**AVAILABLE DATA**

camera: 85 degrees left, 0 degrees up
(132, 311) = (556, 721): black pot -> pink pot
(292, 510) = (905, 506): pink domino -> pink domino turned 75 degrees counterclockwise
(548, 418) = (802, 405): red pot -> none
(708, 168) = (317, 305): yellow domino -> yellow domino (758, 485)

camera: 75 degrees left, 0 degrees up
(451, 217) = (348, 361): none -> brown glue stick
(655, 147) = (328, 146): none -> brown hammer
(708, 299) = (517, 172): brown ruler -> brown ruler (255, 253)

--

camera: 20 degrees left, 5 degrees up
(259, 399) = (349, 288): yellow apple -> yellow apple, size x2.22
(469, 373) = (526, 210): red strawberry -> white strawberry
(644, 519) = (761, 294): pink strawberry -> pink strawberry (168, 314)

**WORK TASK**
Locate and copy each line in the data above that includes the word "domino".

**YOUR RESPONSE**
(292, 510) = (905, 506): pink domino -> pink domino turned 75 degrees counterclockwise
(708, 168) = (317, 305): yellow domino -> yellow domino (758, 485)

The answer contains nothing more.